> _WHAT THIS TASK INVOLVES_
An exact copy of the line containing "U3 pin Q7: CNT -> none" and of every line after it, through the last line of the material, is what should be returned.

*** Opening of DATASET RECORDS ***

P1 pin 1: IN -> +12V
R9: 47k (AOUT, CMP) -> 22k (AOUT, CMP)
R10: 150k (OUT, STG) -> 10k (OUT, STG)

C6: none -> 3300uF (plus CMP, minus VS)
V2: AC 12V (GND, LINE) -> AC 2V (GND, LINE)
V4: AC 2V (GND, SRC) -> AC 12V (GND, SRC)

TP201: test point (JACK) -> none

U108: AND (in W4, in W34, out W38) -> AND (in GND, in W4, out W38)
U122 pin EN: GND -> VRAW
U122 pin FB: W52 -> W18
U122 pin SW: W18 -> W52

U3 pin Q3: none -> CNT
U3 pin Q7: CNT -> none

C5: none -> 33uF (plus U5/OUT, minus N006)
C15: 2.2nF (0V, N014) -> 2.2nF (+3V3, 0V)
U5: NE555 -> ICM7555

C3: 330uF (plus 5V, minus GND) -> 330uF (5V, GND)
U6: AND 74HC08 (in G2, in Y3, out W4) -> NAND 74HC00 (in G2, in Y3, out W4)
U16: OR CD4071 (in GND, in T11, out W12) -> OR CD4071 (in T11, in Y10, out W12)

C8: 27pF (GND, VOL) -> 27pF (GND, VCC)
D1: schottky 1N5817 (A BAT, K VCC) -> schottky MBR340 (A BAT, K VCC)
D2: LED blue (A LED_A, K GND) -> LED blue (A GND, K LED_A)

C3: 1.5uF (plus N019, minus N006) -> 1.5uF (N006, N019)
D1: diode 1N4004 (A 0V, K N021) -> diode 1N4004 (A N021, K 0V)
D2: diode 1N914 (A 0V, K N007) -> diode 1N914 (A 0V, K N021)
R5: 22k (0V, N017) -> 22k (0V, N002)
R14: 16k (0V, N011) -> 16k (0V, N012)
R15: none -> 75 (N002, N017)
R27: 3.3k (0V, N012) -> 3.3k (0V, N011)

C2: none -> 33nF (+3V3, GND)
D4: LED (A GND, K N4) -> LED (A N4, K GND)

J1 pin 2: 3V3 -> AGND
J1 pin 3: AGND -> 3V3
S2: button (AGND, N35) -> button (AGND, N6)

*** Close of DATASET RECORDS ***

> _ANSWER TO THE PROBLEM_
U3 pin Q7: CNT -> none

C5: none -> 33uF (plus U5/OUT, minus N006)
C15: 2.2nF (0V, N014) -> 2.2nF (+3V3, 0V)
U5: NE555 -> ICM7555

C3: 330uF (plus 5V, minus GND) -> 330uF (5V, GND)
U6: AND 74HC08 (in G2, in Y3, out W4) -> NAND 74HC00 (in G2, in Y3, out W4)
U16: OR CD4071 (in GND, in T11, out W12) -> OR CD4071 (in T11, in Y10, out W12)

C8: 27pF (GND, VOL) -> 27pF (GND, VCC)
D1: schottky 1N5817 (A BAT, K VCC) -> schottky MBR340 (A BAT, K VCC)
D2: LED blue (A LED_A, K GND) -> LED blue (A GND, K LED_A)

C3: 1.5uF (plus N019, minus N006) -> 1.5uF (N006, N019)
D1: diode 1N4004 (A 0V, K N021) -> diode 1N4004 (A N021, K 0V)
D2: diode 1N914 (A 0V, K N007) -> diode 1N914 (A 0V, K N021)
R5: 22k (0V, N017) -> 22k (0V, N002)
R14: 16k (0V, N011) -> 16k (0V, N012)
R15: none -> 75 (N002, N017)
R27: 3.3k (0V, N012) -> 3.3k (0V, N011)

C2: none -> 33nF (+3V3, GND)
D4: LED (A GND, K N4) -> LED (A N4, K GND)

J1 pin 2: 3V3 -> AGND
J1 pin 3: AGND -> 3V3
S2: button (AGND, N35) -> button (AGND, N6)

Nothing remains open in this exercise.